Try it |
Starting at the line that holds "after: rosy_toy_strawberry", quote every line through the end of the records, both boundary lines included. Omit the pictures.
**** Supplied records ****
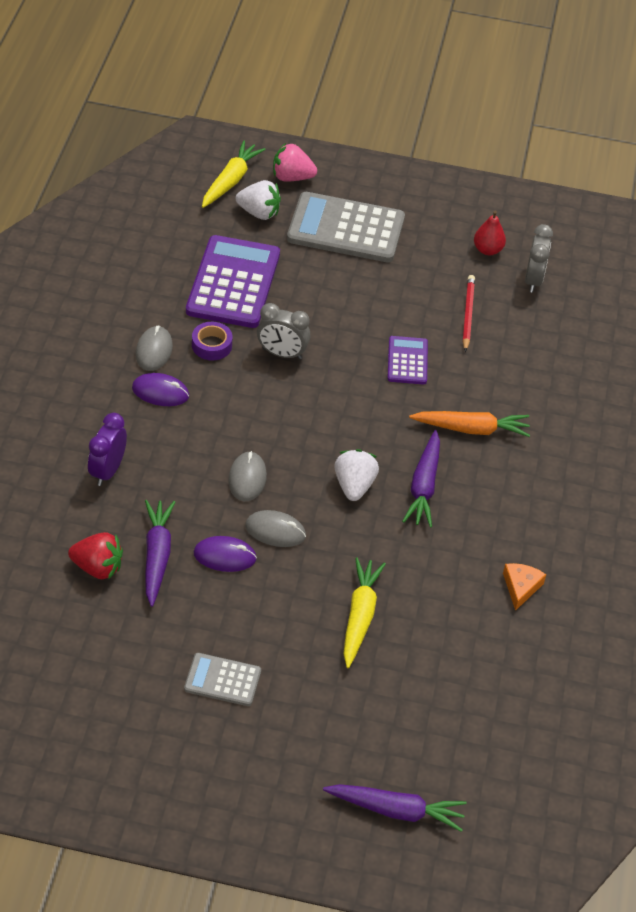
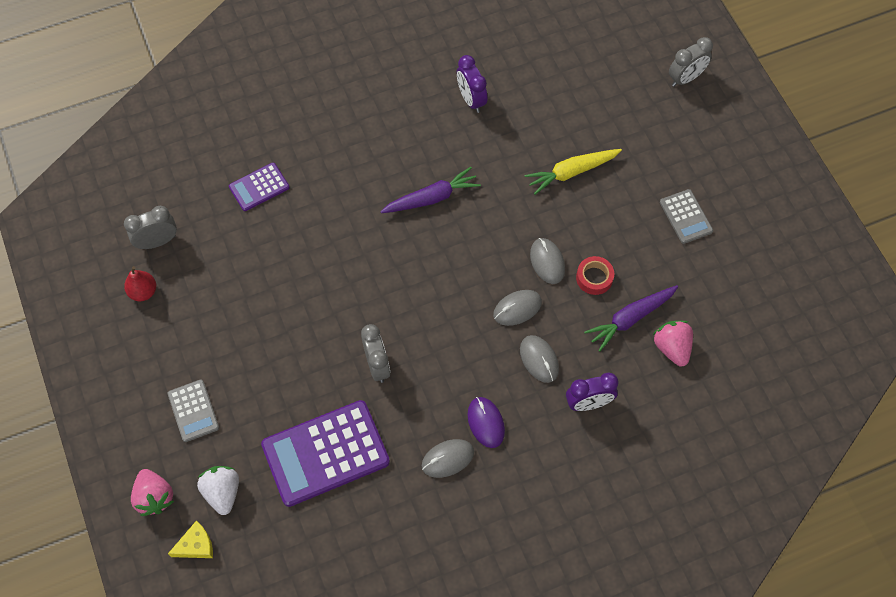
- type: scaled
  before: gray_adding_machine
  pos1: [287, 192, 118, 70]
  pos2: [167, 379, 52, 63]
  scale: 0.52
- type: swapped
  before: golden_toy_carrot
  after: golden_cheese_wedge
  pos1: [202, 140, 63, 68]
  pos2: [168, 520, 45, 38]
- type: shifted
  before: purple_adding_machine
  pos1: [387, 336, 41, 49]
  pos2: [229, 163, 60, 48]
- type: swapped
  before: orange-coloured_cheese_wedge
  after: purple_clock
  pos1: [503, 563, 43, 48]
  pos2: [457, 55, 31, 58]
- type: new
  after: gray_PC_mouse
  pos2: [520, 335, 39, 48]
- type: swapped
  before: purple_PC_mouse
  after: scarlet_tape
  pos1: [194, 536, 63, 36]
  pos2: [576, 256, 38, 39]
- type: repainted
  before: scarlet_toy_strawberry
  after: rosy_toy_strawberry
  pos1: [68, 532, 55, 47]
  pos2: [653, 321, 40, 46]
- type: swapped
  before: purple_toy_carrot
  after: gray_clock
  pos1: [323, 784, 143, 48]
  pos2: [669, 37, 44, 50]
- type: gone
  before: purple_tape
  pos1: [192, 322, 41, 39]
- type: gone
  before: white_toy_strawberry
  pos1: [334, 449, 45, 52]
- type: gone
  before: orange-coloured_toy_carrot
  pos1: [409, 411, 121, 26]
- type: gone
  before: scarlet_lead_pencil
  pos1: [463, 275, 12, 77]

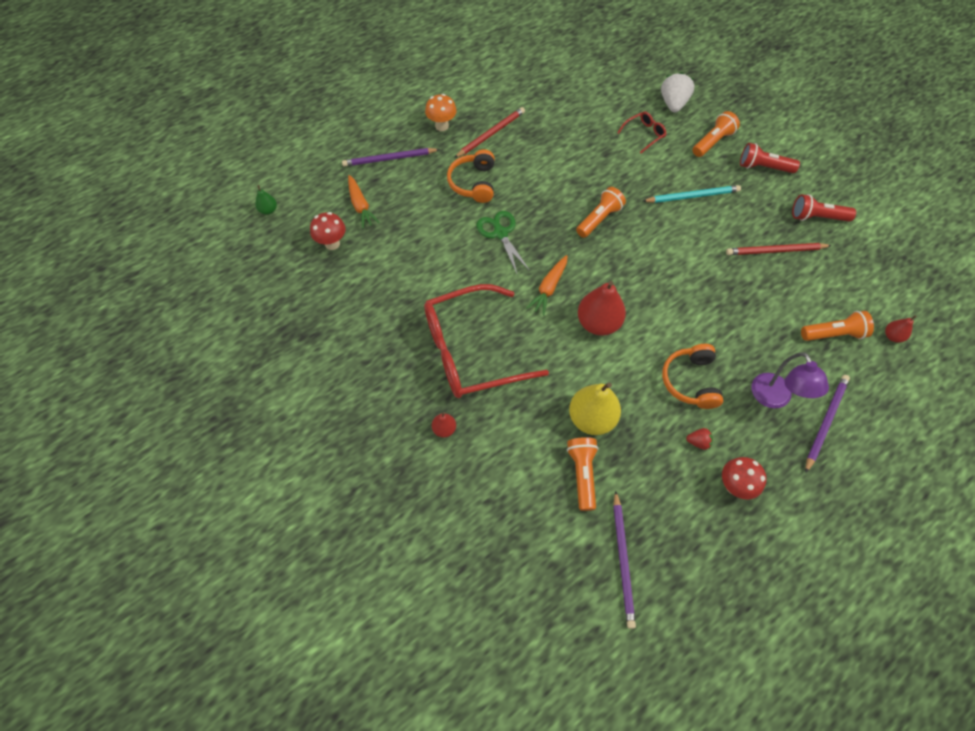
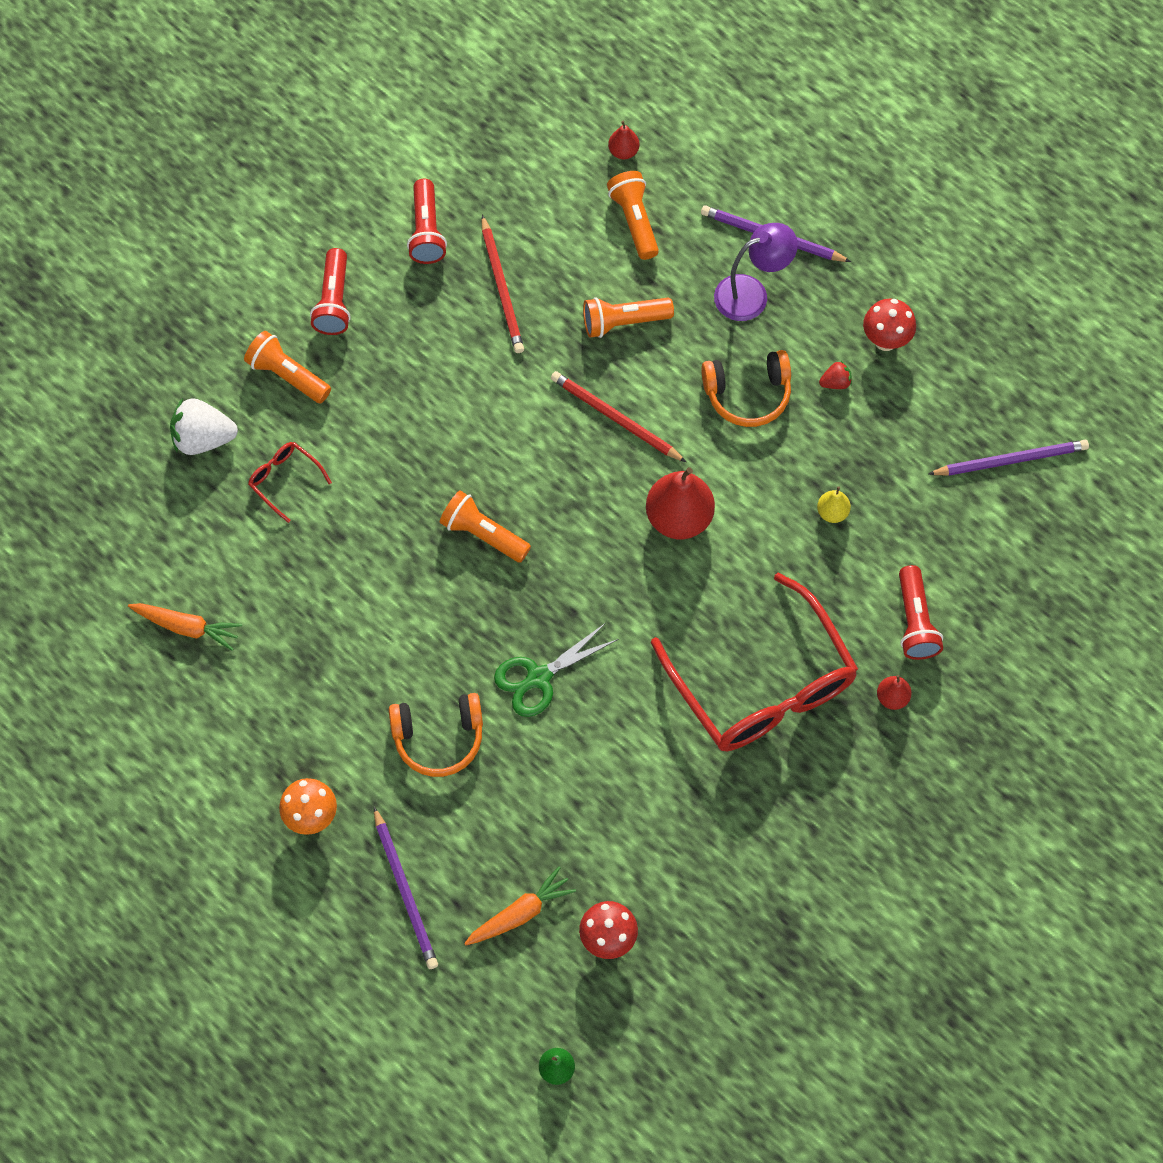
- type: shifted
  before: orange-coloured_toy_carrot
  pos1: [526, 255, 41, 60]
  pos2: [128, 603, 114, 48]
- type: shifted
  before: scarlet_lead_pencil
  pos1: [454, 107, 71, 51]
  pos2: [551, 371, 135, 91]
- type: shifted
  before: orange-coloured_flashlight
  pos1: [567, 437, 32, 74]
  pos2: [583, 297, 91, 41]
- type: scaled
  before: golden_pear_fruit
  pos1: [569, 383, 52, 52]
  pos2: [817, 486, 34, 37]
  scale: 0.49
- type: rotated
  before: scarlet_toy_strawberry
  pos1: [686, 428, 27, 22]
  pos2: [819, 361, 33, 28]
  turn: 75
- type: new
  after: scarlet_flashlight
  pos2: [899, 565, 44, 95]
- type: gone
  before: teal_lead_pencil
  pos1: [643, 185, 98, 18]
****
Result of this exercise |
  after: rosy_toy_strawberry
  pos1: [68, 532, 55, 47]
  pos2: [653, 321, 40, 46]
- type: swapped
  before: purple_toy_carrot
  after: gray_clock
  pos1: [323, 784, 143, 48]
  pos2: [669, 37, 44, 50]
- type: gone
  before: purple_tape
  pos1: [192, 322, 41, 39]
- type: gone
  before: white_toy_strawberry
  pos1: [334, 449, 45, 52]
- type: gone
  before: orange-coloured_toy_carrot
  pos1: [409, 411, 121, 26]
- type: gone
  before: scarlet_lead_pencil
  pos1: [463, 275, 12, 77]

- type: shifted
  before: orange-coloured_toy_carrot
  pos1: [526, 255, 41, 60]
  pos2: [128, 603, 114, 48]
- type: shifted
  before: scarlet_lead_pencil
  pos1: [454, 107, 71, 51]
  pos2: [551, 371, 135, 91]
- type: shifted
  before: orange-coloured_flashlight
  pos1: [567, 437, 32, 74]
  pos2: [583, 297, 91, 41]
- type: scaled
  before: golden_pear_fruit
  pos1: [569, 383, 52, 52]
  pos2: [817, 486, 34, 37]
  scale: 0.49
- type: rotated
  before: scarlet_toy_strawberry
  pos1: [686, 428, 27, 22]
  pos2: [819, 361, 33, 28]
  turn: 75
- type: new
  after: scarlet_flashlight
  pos2: [899, 565, 44, 95]
- type: gone
  before: teal_lead_pencil
  pos1: [643, 185, 98, 18]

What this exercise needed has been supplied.